— GIVEN TASK —
Look through the data for the string "pixel". Copy every line where it is found.

-- Start --

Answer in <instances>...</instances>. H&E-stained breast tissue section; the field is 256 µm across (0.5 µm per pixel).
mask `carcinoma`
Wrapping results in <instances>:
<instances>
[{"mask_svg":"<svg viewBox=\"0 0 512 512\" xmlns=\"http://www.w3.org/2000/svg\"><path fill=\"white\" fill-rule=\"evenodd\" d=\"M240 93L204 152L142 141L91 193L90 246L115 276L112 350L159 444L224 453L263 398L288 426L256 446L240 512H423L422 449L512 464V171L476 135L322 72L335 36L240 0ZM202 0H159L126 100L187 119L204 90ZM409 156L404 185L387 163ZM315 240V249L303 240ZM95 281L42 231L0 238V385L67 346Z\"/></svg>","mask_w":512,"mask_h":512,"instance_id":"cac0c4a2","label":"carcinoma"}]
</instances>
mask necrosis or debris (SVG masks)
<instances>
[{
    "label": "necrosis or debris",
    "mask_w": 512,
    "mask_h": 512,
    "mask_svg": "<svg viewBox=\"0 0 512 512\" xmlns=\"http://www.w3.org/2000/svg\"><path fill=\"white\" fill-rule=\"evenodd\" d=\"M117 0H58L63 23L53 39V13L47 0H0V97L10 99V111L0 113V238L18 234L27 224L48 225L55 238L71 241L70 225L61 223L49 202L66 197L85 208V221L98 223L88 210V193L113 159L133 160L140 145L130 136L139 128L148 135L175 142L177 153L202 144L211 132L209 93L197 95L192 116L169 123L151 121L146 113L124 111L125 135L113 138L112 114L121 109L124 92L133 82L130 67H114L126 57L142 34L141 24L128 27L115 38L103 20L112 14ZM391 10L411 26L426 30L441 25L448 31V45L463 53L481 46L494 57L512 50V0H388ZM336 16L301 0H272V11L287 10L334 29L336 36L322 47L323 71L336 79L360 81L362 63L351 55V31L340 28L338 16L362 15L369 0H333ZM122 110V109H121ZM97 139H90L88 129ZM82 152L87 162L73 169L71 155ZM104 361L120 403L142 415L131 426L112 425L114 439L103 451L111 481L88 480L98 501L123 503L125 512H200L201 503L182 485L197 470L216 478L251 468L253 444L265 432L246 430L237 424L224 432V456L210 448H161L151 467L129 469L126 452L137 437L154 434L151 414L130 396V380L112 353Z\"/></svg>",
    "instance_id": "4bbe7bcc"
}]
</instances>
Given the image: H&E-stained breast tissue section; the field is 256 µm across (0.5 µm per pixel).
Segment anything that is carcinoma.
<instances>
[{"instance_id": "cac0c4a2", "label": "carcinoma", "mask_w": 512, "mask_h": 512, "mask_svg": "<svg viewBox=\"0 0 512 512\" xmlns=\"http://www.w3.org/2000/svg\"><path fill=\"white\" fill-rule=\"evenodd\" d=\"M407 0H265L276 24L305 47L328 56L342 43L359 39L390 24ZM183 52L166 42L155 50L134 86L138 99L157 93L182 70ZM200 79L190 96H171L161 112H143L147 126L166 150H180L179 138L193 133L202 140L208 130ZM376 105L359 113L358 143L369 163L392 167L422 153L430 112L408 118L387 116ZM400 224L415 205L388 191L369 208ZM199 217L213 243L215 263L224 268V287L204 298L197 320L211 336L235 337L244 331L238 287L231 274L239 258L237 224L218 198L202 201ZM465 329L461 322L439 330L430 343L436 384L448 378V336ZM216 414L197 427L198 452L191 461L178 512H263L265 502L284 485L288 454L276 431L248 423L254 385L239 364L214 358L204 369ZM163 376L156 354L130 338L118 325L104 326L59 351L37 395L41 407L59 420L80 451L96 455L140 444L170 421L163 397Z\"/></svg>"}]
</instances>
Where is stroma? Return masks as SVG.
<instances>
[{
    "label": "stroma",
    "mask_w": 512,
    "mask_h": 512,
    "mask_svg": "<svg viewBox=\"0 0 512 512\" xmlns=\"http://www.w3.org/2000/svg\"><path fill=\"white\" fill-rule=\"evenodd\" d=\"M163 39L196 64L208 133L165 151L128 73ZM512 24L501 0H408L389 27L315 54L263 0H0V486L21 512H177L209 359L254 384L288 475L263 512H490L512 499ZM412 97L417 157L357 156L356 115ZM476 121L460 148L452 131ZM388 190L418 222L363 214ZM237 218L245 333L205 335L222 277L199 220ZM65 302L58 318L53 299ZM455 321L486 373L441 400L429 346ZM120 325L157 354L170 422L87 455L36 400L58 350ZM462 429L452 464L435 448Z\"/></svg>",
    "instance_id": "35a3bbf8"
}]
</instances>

-- End --
-- Start --

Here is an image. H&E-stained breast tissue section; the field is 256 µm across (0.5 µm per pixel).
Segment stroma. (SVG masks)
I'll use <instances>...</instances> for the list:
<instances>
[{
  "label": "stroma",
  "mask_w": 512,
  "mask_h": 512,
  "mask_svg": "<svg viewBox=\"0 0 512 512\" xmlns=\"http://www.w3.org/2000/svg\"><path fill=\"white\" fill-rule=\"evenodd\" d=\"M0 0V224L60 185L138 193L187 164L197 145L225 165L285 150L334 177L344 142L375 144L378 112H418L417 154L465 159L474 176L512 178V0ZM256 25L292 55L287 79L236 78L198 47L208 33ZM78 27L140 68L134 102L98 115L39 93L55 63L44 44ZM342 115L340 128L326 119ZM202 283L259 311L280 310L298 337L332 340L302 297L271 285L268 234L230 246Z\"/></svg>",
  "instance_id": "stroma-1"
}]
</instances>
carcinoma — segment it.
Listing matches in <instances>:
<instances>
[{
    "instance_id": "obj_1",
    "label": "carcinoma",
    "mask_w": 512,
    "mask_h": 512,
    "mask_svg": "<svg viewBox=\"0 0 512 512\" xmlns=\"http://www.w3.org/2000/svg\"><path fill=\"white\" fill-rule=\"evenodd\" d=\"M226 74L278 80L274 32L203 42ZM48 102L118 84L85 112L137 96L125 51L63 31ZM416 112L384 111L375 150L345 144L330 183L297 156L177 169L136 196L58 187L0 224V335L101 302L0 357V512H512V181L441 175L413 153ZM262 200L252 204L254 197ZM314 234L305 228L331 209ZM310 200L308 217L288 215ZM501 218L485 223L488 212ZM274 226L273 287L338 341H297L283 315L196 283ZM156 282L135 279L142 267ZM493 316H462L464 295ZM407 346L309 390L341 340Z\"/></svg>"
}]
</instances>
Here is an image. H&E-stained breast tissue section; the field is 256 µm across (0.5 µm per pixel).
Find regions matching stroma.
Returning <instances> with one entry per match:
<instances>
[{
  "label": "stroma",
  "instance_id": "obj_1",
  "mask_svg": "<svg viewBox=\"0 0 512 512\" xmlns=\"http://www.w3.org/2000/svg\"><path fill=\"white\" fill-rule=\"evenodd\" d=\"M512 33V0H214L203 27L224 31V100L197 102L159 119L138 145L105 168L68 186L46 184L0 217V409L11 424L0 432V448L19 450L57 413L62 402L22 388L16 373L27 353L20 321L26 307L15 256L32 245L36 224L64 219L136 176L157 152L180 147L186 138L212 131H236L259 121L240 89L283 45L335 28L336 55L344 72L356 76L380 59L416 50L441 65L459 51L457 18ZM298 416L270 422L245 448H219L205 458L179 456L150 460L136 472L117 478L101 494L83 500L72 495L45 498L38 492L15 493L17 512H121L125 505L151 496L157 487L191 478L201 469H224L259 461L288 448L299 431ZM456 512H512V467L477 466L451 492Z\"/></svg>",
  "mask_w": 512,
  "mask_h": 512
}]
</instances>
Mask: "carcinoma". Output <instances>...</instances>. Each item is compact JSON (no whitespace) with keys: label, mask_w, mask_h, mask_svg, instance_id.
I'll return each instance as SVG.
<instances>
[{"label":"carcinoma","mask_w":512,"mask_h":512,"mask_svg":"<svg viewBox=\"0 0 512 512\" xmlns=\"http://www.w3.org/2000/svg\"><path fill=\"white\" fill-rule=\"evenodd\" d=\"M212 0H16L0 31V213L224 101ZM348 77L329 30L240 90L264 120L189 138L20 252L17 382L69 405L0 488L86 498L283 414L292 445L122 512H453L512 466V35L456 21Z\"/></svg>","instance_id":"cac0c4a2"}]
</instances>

-- End --

— THE REPLY —
Answer in <instances>...</instances>. H&E-stained breast tissue section; the field is 256 µm across (0.5 µm per pixel).
Given the image: H&E-stained breast tissue section; the field is 256 µm across (0.5 µm per pixel).
Here is an image. H&E-stained breast tissue section; the field is 256 µm across (0.5 µm per pixel).
Here is an image. H&E-stained breast tissue section; the field is 256 µm across (0.5 µm per pixel).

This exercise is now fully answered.